▸ **What is being asked**
Retype the records below exactly as they stand, but with no images.

▸ **Data entries**
☆ ☆ ☆
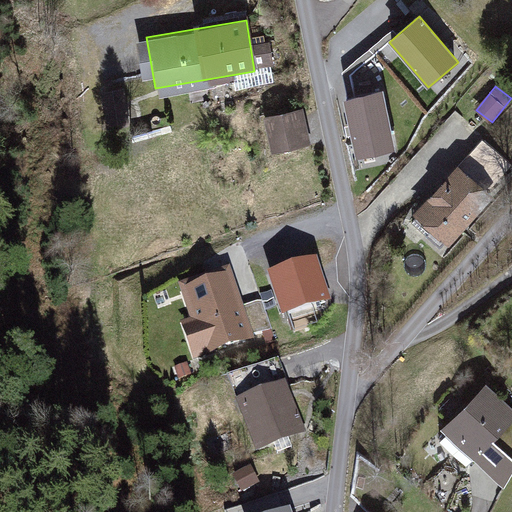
[(383,90),(345,97),(357,157),(395,150),(383,90)]
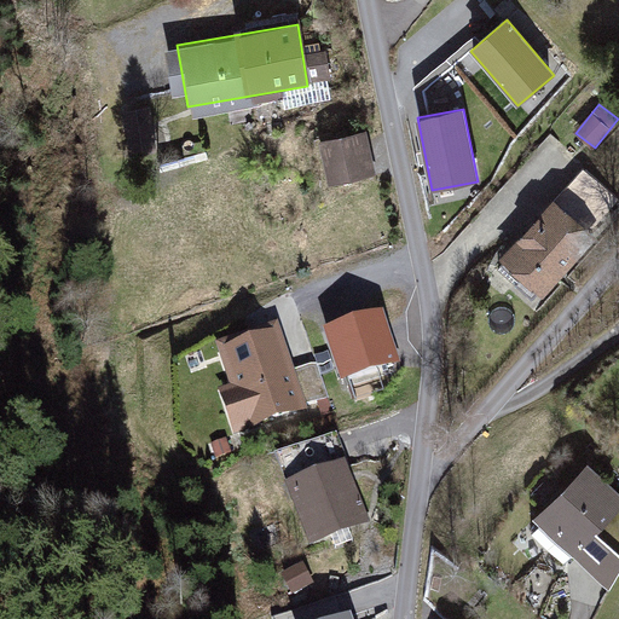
[(358,134),(323,142),(333,181),(368,174),(358,134)]
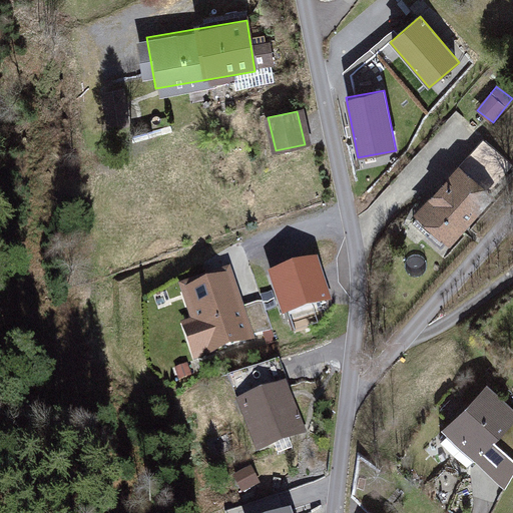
[(415,217),(447,245),(491,195),(459,167),(415,217)]
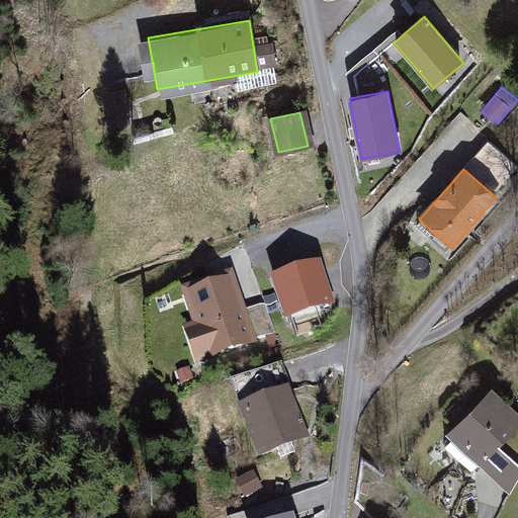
[(322,264),(272,280),(286,324),(336,309),(322,264)]
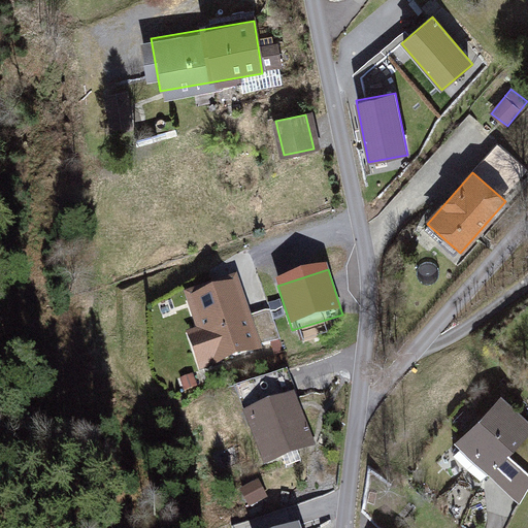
[(241,275),(185,293),(196,332),(187,334),(200,376),(265,356),(241,275)]
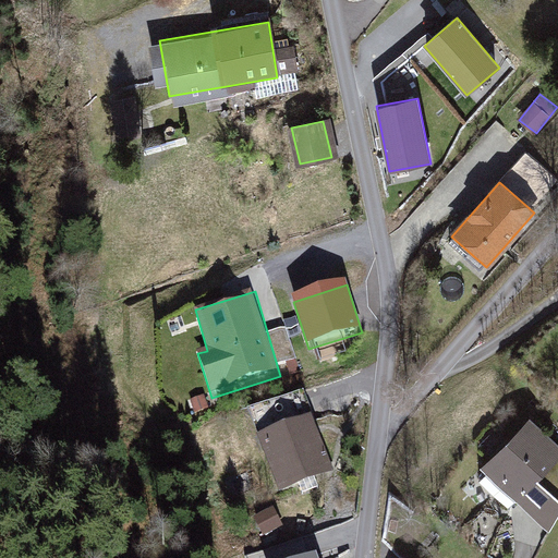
[(256,436),(313,421),(305,395),(249,410),(256,436)]
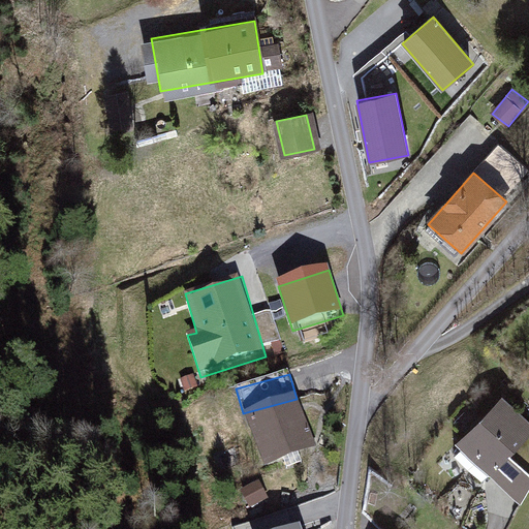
[(528,436),(528,425),(503,400),(459,445),(516,501),(528,488),(528,471),(511,455),(528,436)]
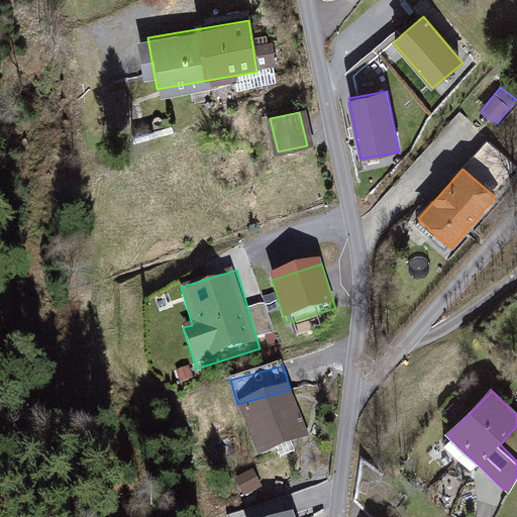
[(260,455),(306,438),(288,392),(241,409),(260,455)]
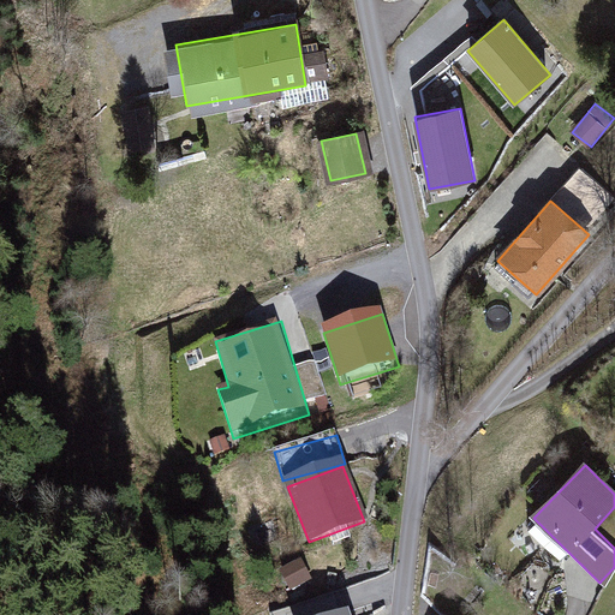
[(342,614),(335,591),(279,611),(279,614),(342,614)]
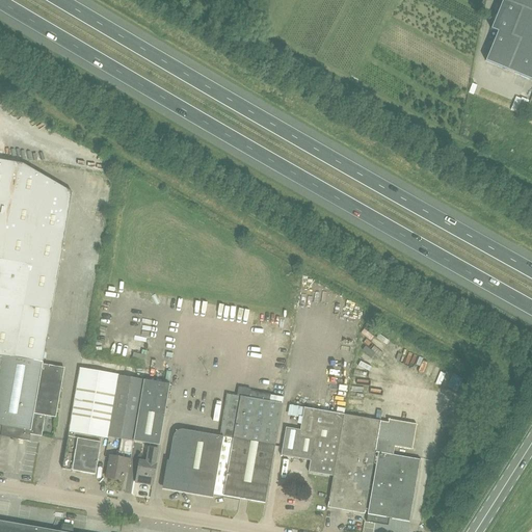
[(531,0),(502,0),(491,29),(498,31),(485,60),(531,79),(531,0)]
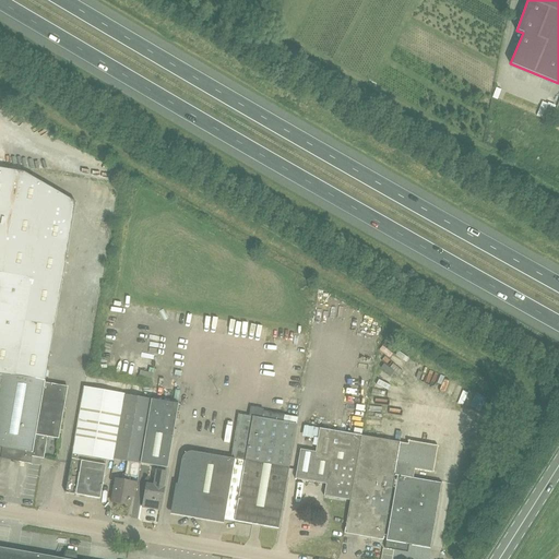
[(548,105),(543,103),(537,117),(548,121),(552,108),(554,108),(555,106),(548,103),(548,105)]
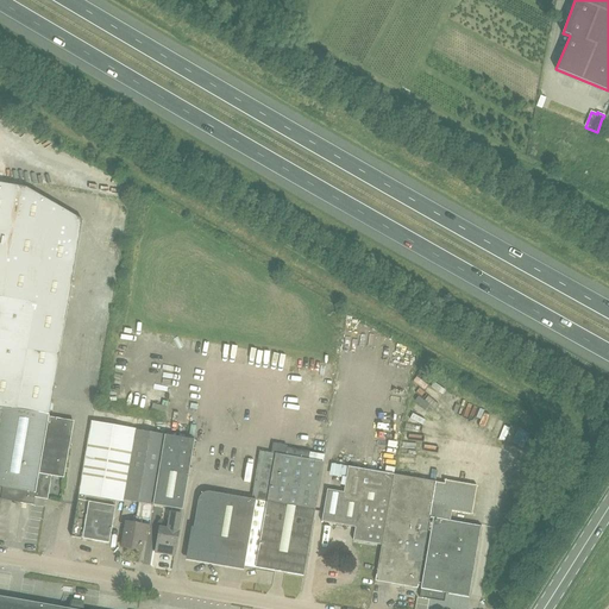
[(49,418),(83,220),(27,188),(0,182),(0,507),(4,484),(24,488),(22,500),(33,502),(35,497),(49,418)]
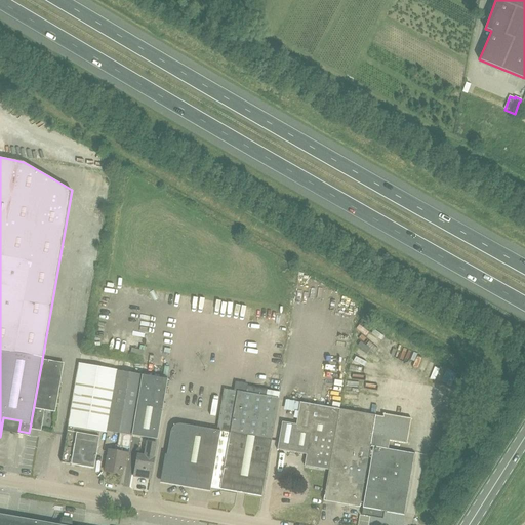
[(64,364),(51,361),(42,360),(30,429),(41,431),(44,410),(54,412),(64,364)]
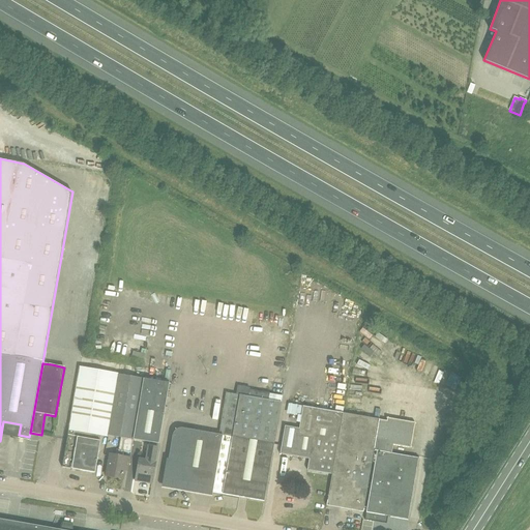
[(107,436),(117,375),(80,369),(62,468),(94,473),(101,435),(107,436)]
☆ ☆ ☆
▸ **Response area**
[(383,90),(345,97),(357,157),(395,150),(383,90)]
[(358,134),(323,142),(333,181),(368,174),(358,134)]
[(415,217),(447,245),(491,195),(459,167),(415,217)]
[(322,264),(272,280),(286,324),(336,309),(322,264)]
[(241,275),(185,293),(196,332),(187,334),(200,376),(265,356),(241,275)]
[(256,436),(313,421),(305,395),(249,410),(256,436)]
[(528,436),(528,425),(503,400),(459,445),(516,501),(528,488),(528,471),(511,455),(528,436)]
[(260,455),(306,438),(288,392),(241,409),(260,455)]
[(342,614),(335,591),(279,611),(279,614),(342,614)]
[(531,0),(502,0),(491,29),(498,31),(485,60),(531,79),(531,0)]
[(548,105),(543,103),(537,117),(548,121),(552,108),(554,108),(555,106),(548,103),(548,105)]
[(49,418),(83,220),(27,188),(0,182),(0,507),(4,484),(24,488),(22,500),(33,502),(35,497),(49,418)]
[(64,364),(51,361),(42,360),(30,429),(41,431),(44,410),(54,412),(64,364)]
[(107,436),(117,375),(80,369),(62,468),(94,473),(101,435),(107,436)]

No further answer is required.